What you are asked to do:
Go through the data and say how many lines include the string "none"; return only the figure.

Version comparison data
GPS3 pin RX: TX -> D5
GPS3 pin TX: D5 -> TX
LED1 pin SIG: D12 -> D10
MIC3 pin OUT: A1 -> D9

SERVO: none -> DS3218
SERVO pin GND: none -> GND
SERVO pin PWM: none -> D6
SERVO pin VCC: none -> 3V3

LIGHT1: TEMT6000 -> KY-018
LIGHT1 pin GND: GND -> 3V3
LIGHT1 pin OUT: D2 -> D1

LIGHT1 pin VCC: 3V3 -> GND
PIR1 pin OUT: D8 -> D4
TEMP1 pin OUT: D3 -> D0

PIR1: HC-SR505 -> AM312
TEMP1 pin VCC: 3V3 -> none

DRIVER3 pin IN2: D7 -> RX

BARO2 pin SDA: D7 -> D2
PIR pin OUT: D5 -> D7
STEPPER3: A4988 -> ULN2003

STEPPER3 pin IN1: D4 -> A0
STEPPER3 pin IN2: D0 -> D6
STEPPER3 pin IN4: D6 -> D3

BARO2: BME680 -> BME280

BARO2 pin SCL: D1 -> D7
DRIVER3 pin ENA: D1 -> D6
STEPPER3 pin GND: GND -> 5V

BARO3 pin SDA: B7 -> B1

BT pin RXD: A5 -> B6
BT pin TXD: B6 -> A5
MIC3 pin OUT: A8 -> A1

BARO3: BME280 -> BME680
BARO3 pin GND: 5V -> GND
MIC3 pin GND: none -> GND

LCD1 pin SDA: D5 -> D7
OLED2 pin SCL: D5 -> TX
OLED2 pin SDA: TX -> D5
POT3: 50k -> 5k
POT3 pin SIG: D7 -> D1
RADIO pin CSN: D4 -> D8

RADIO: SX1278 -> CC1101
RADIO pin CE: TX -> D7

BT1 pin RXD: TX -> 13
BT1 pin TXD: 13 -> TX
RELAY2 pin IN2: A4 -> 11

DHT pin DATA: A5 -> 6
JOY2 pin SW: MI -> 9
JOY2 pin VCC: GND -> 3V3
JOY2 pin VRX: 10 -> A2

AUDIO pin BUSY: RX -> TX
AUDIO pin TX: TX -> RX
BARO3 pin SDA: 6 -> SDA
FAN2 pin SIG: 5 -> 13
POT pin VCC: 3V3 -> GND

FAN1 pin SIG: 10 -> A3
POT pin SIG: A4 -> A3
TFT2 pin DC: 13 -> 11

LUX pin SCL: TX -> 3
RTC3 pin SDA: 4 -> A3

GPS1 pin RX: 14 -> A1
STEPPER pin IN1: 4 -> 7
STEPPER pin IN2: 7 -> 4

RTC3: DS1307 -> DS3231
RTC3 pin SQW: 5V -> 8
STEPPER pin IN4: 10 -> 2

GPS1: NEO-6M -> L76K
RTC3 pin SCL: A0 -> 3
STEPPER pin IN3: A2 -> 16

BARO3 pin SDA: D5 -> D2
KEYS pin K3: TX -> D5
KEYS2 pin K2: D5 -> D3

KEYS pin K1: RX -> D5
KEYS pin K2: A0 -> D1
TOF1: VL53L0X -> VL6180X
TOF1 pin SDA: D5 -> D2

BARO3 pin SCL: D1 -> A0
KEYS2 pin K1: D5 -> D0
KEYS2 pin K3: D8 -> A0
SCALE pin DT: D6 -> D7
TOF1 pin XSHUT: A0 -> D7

Result of this exercise:
6